» **AVAILABLE RECORDS**
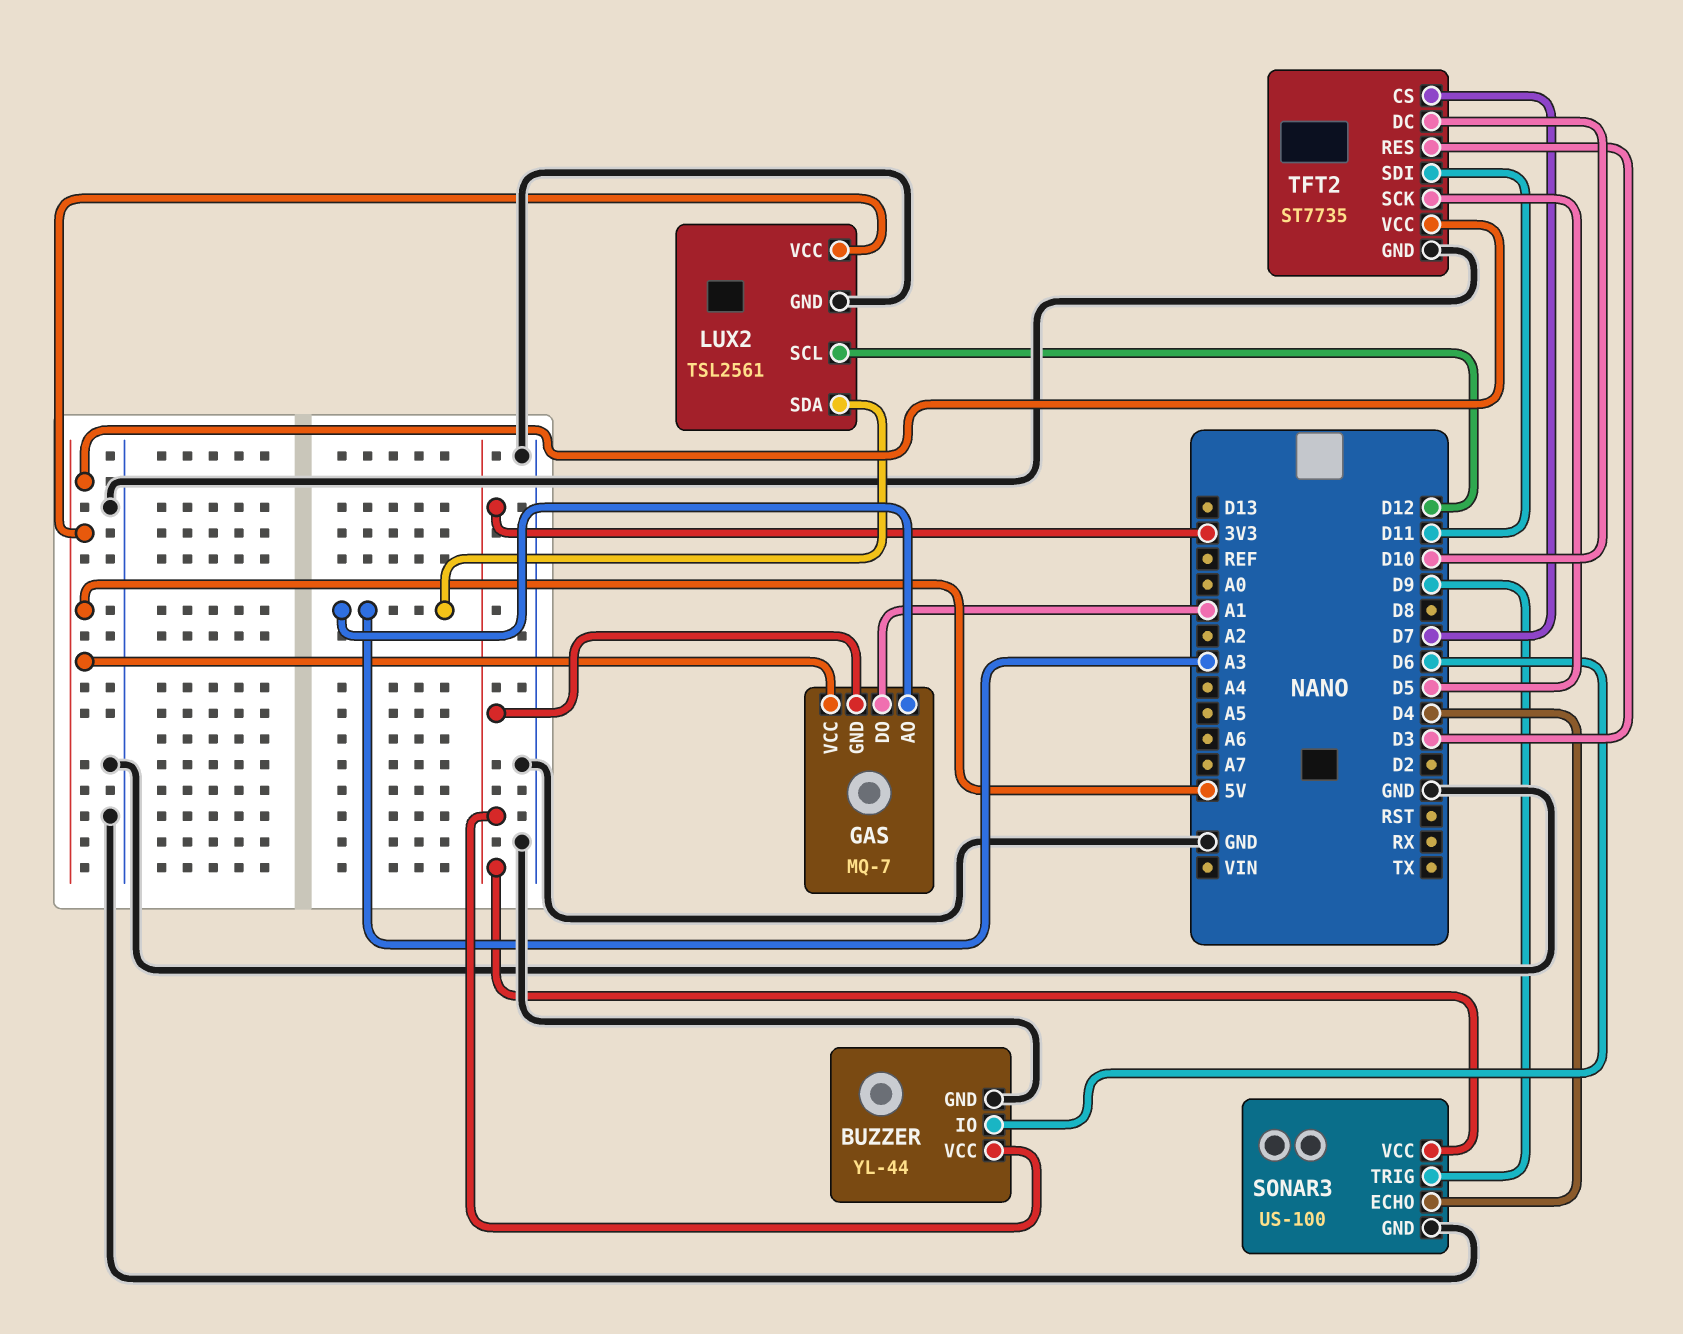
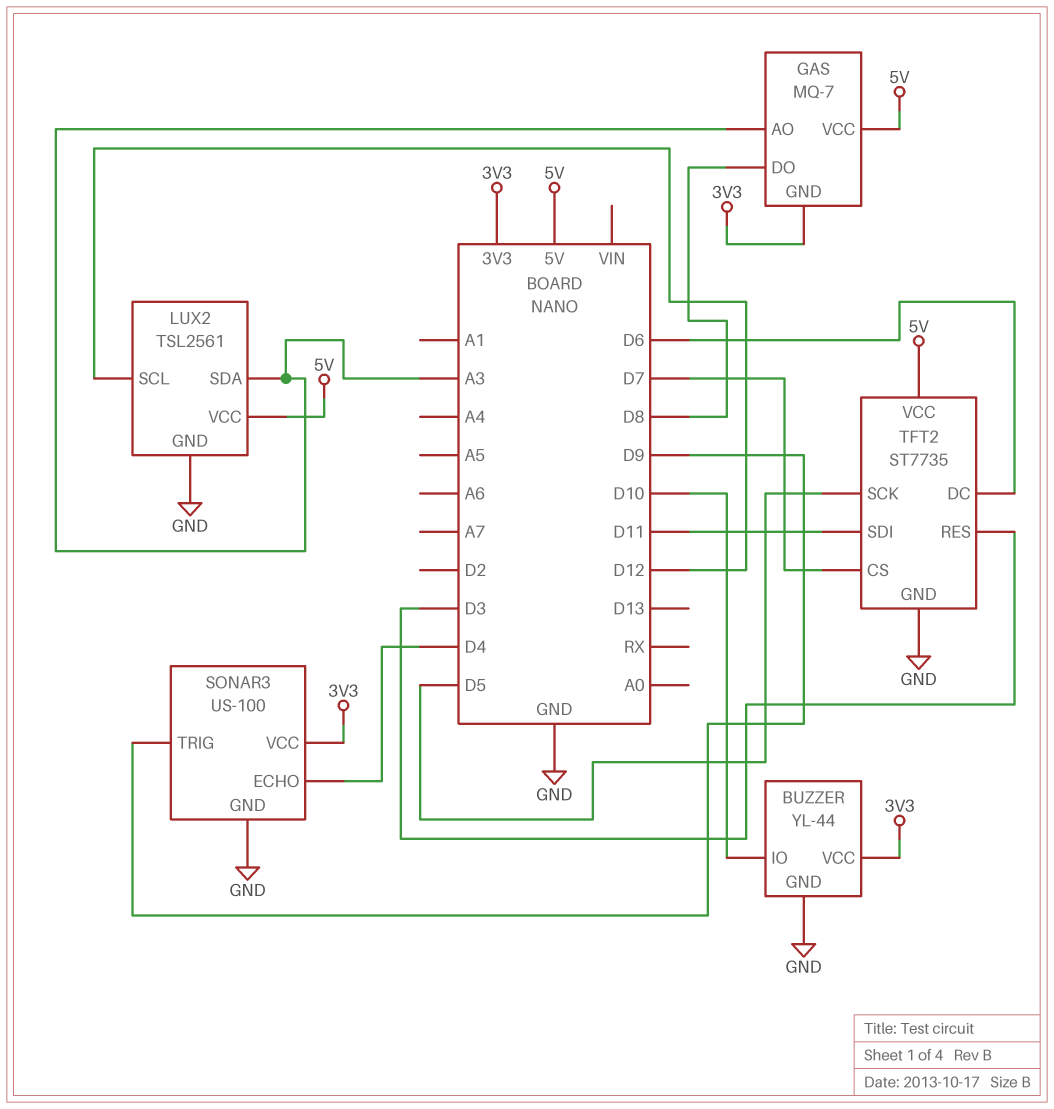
BUZZER pin IO: D6 -> D10
GAS pin DO: A1 -> D8
TFT2 pin DC: D10 -> D6

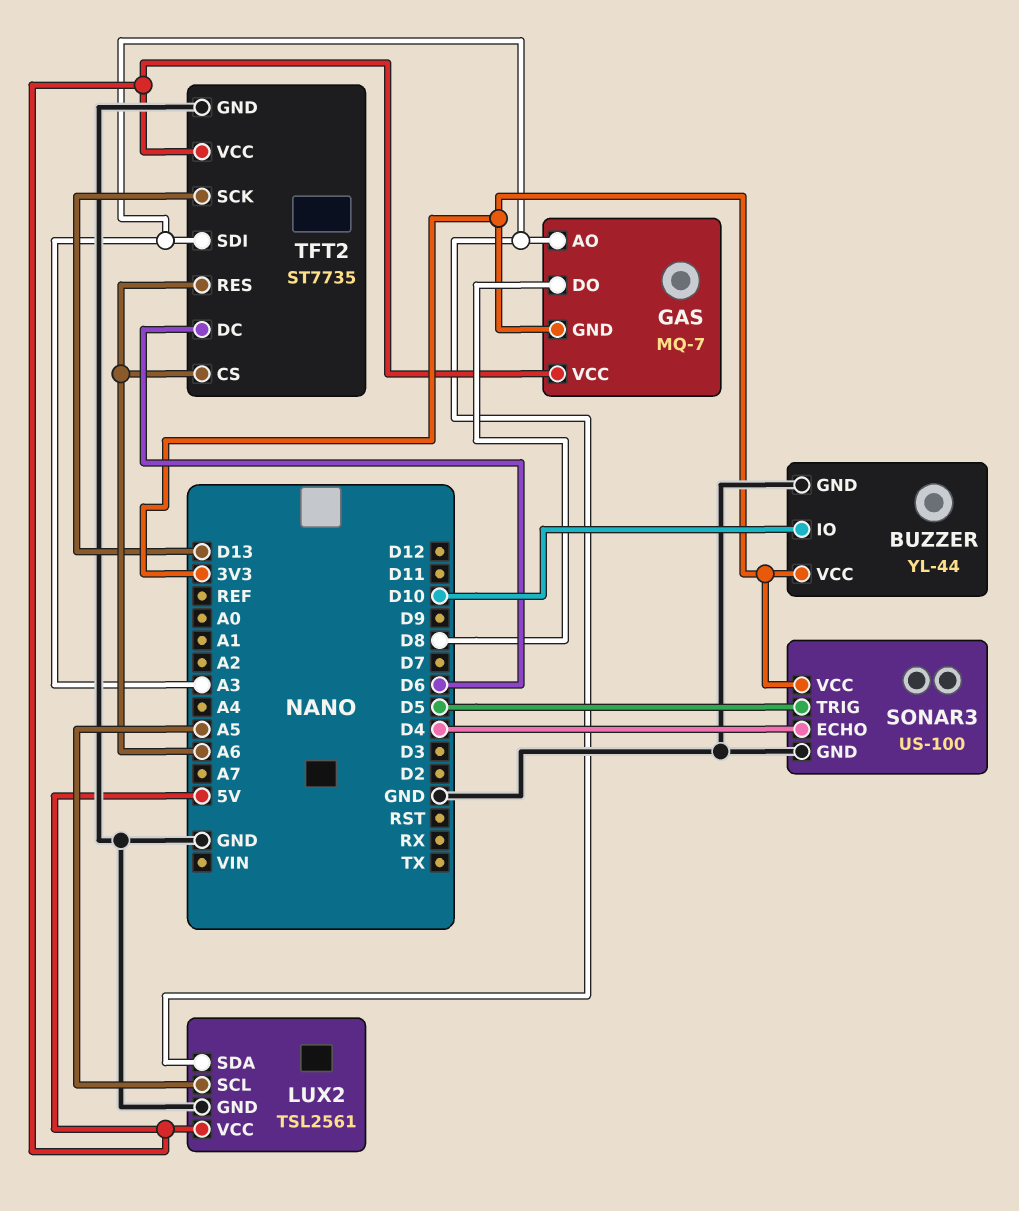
LUX2 pin SCL: D12 -> A5
SONAR3 pin TRIG: D9 -> D5
TFT2 pin CS: D7 -> A6
TFT2 pin RES: D3 -> A6
TFT2 pin SCK: D5 -> D13
TFT2 pin SDI: D11 -> A3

» **TASK GOAL**
A picture-free version of all the records, repeated exactly, is what to return.

» **SOLUTION TO THE PROBLEM**
BUZZER pin IO: D6 -> D10
GAS pin DO: A1 -> D8
TFT2 pin DC: D10 -> D6

LUX2 pin SCL: D12 -> A5
SONAR3 pin TRIG: D9 -> D5
TFT2 pin CS: D7 -> A6
TFT2 pin RES: D3 -> A6
TFT2 pin SCK: D5 -> D13
TFT2 pin SDI: D11 -> A3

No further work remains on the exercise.